Dataset excerpts:
──────────
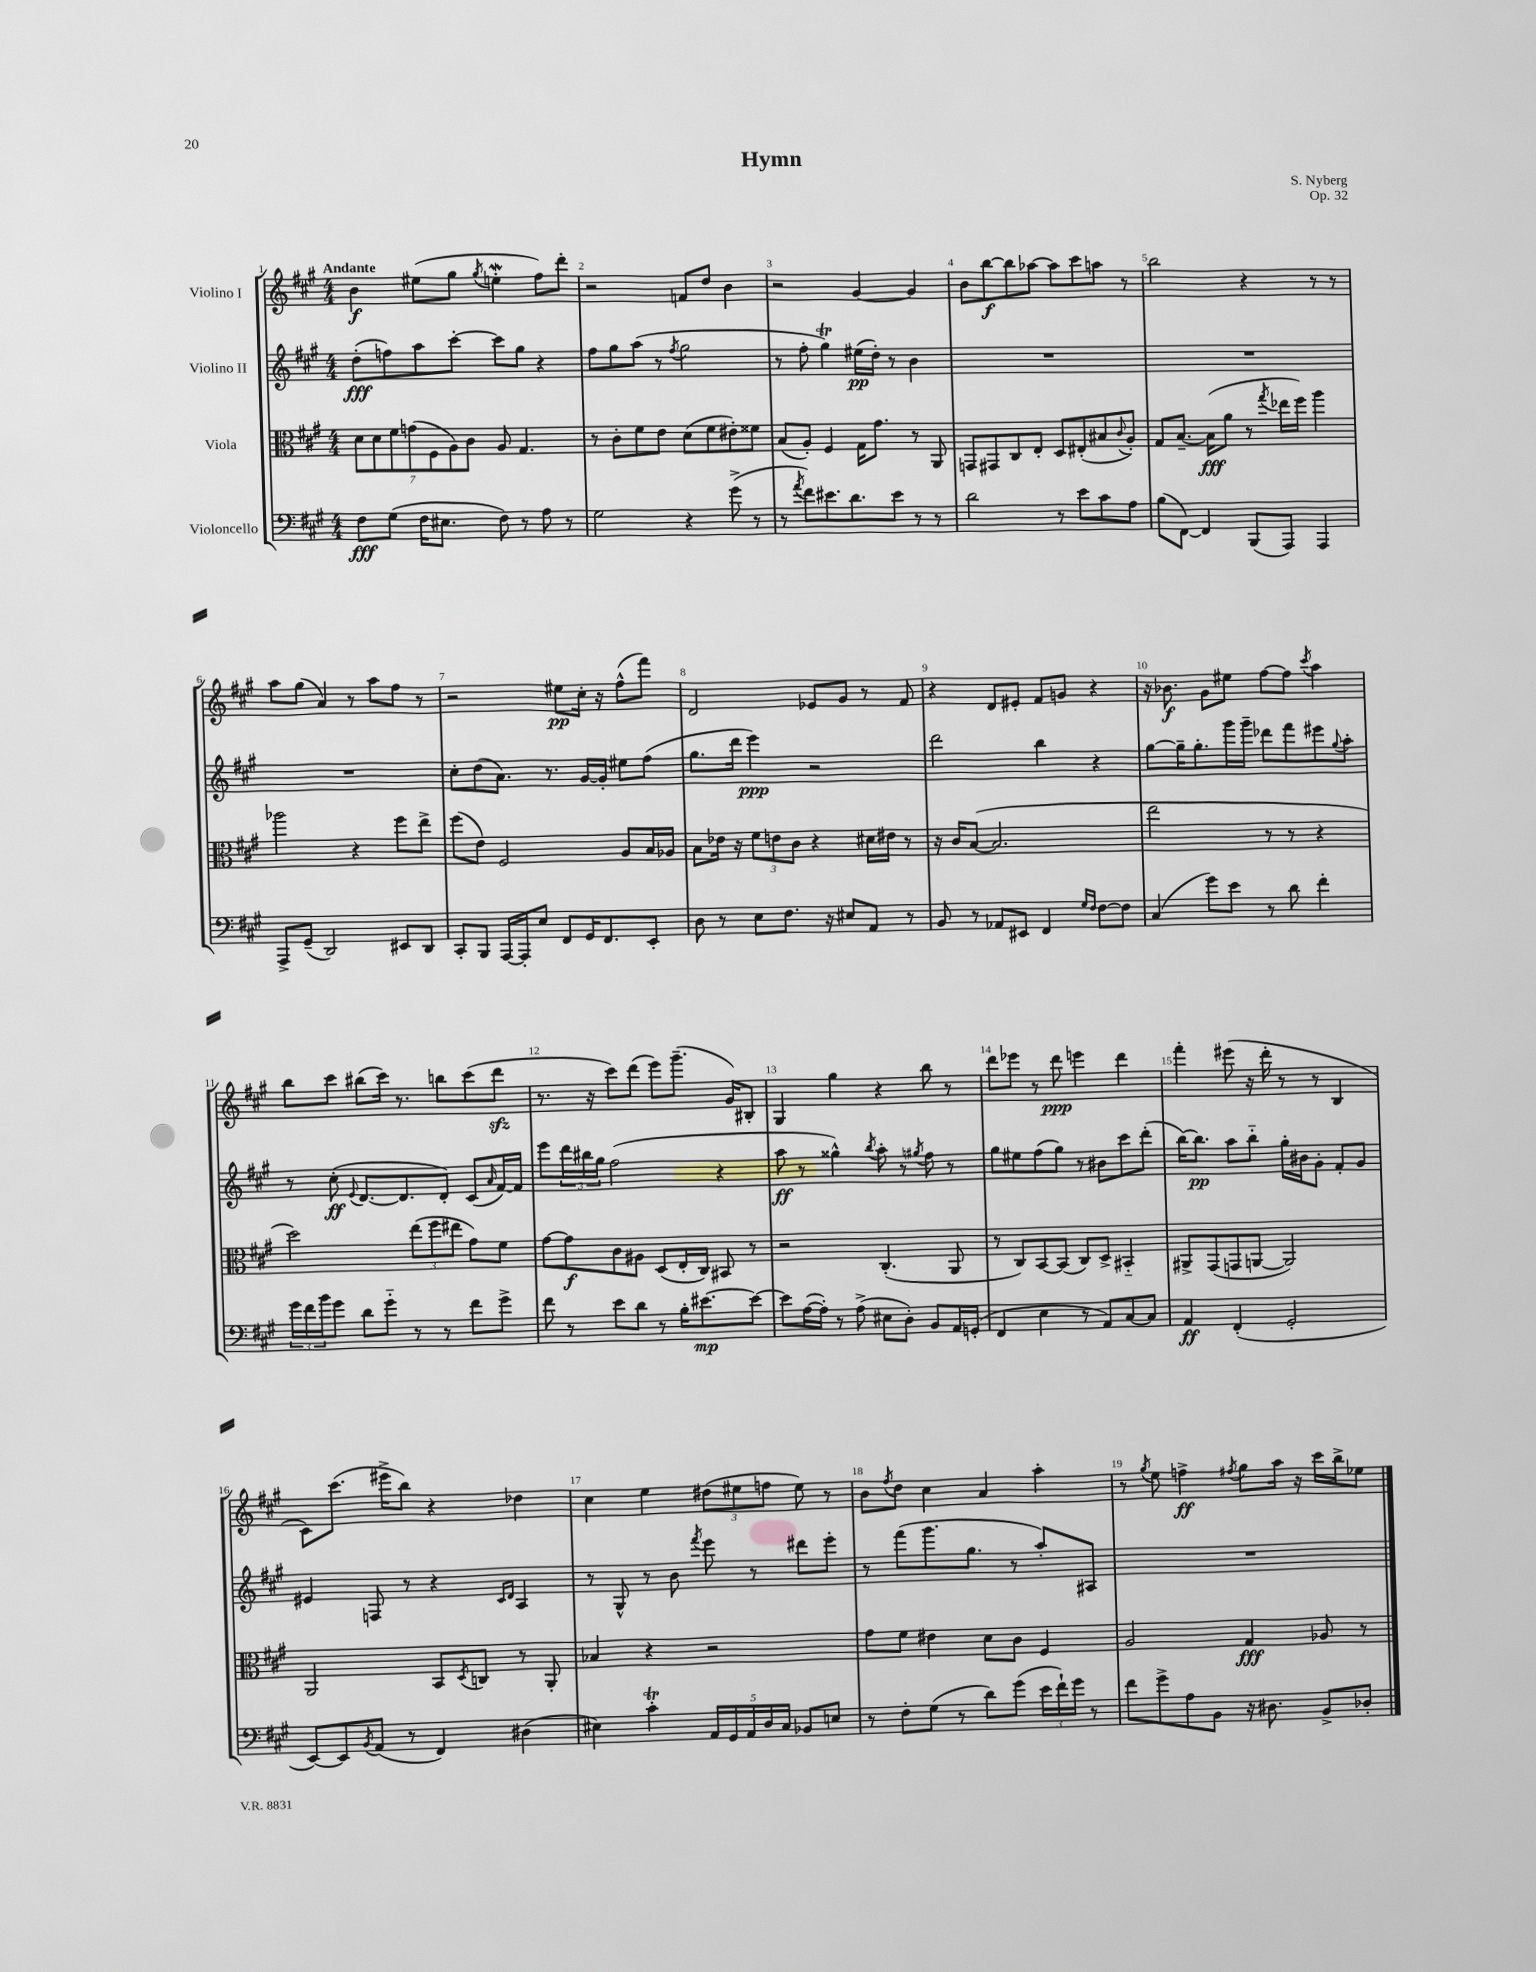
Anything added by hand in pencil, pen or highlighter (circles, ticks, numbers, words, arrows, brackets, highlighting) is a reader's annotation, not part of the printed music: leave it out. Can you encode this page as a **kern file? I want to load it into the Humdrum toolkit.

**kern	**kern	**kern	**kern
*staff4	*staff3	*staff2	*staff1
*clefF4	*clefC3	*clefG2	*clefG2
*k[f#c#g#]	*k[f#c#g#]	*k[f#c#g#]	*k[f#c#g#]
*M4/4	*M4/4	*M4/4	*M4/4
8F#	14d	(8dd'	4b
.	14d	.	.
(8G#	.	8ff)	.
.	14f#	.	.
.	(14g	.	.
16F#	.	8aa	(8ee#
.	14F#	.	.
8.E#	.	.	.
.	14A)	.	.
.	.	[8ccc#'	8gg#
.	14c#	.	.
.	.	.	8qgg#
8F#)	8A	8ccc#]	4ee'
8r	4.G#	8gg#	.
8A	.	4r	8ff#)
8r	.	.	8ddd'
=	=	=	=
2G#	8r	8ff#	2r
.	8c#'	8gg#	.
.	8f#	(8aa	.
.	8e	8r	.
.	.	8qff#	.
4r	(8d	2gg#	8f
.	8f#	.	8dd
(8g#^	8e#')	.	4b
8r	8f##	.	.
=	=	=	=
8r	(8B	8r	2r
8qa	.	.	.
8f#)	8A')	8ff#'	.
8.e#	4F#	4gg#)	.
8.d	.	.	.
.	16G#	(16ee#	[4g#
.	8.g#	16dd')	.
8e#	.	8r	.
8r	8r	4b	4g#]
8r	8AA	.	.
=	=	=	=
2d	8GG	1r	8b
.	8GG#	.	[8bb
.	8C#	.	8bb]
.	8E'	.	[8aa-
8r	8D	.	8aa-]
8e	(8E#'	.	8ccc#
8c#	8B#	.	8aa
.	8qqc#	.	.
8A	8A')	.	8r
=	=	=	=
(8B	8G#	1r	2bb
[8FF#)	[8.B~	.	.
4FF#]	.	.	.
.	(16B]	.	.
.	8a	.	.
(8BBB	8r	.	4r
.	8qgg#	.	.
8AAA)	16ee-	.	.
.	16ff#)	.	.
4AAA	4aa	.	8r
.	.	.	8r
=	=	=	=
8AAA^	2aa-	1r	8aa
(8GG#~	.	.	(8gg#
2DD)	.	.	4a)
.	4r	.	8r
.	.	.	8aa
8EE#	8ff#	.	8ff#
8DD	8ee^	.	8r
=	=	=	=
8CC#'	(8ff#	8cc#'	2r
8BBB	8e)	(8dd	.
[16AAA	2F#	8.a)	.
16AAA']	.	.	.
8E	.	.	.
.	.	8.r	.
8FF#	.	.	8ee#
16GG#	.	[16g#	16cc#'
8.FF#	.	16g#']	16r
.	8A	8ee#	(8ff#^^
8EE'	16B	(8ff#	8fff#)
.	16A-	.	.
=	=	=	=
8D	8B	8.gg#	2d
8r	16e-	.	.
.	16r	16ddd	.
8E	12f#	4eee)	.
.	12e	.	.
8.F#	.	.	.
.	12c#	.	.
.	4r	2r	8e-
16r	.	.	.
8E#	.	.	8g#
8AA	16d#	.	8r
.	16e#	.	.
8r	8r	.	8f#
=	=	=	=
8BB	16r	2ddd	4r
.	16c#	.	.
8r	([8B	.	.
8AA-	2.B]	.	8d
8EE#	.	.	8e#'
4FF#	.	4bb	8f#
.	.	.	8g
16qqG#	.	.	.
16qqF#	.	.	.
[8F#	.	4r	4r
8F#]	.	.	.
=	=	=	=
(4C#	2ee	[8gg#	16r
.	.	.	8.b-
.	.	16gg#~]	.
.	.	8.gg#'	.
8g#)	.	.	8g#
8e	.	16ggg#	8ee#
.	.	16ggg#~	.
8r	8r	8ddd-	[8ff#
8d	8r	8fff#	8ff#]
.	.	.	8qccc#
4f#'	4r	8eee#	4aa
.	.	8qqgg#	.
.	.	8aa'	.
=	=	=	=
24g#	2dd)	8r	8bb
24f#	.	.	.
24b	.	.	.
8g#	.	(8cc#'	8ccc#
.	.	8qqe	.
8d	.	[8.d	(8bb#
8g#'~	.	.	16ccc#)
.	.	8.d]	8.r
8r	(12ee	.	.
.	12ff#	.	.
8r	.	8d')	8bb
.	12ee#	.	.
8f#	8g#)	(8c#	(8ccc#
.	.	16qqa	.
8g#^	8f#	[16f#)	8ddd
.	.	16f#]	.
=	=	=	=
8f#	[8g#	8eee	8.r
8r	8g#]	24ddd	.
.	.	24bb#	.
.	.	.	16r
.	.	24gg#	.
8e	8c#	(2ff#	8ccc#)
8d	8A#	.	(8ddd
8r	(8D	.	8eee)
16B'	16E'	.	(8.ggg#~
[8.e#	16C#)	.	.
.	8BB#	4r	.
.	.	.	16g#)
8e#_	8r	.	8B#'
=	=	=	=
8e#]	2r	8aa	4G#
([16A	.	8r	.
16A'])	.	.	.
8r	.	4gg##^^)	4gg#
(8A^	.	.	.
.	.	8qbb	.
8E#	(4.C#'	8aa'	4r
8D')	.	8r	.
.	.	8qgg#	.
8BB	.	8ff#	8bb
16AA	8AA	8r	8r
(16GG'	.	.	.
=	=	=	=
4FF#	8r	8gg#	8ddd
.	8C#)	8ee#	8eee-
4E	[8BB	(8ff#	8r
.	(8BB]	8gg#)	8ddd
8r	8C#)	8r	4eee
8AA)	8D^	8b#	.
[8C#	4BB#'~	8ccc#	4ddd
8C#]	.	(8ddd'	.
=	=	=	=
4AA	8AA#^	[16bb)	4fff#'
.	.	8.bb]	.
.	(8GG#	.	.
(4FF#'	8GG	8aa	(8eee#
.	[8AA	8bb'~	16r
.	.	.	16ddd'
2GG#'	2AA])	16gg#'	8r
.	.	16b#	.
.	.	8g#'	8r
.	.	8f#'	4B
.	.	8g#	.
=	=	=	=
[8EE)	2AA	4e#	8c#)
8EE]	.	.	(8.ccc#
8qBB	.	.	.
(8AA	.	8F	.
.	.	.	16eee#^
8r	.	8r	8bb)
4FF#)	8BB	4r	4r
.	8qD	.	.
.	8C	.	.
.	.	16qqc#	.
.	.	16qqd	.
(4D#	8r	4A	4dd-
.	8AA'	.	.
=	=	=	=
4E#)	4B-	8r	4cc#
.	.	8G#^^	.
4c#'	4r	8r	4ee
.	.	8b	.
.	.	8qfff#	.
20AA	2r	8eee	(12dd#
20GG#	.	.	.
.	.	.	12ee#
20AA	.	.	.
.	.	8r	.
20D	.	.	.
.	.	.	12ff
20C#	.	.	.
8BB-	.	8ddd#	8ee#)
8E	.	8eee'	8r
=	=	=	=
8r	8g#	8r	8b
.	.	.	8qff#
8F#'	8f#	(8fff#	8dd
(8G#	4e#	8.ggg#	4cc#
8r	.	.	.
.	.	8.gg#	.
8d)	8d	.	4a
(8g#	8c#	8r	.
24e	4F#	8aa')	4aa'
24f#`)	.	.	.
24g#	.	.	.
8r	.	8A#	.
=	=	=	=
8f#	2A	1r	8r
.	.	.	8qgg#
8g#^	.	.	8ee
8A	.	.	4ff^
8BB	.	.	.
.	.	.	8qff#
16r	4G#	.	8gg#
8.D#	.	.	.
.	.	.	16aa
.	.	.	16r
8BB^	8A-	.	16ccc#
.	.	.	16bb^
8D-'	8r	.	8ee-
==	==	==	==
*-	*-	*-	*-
──────────
- _Request_
Find every line in the records above that contains the string "kern", and copy each of those lines.

- _Output for this exercise_
Anything added by hand in pencil, pen or highlighter (circles, ticks, numbers, words, arrows, brackets, highlighting) is a reader's annotation, not part of the printed music: leave it out. Can you encode this page as a **kern file? I want to load it into the Humdrum toolkit.
**kern	**kern	**kern	**kern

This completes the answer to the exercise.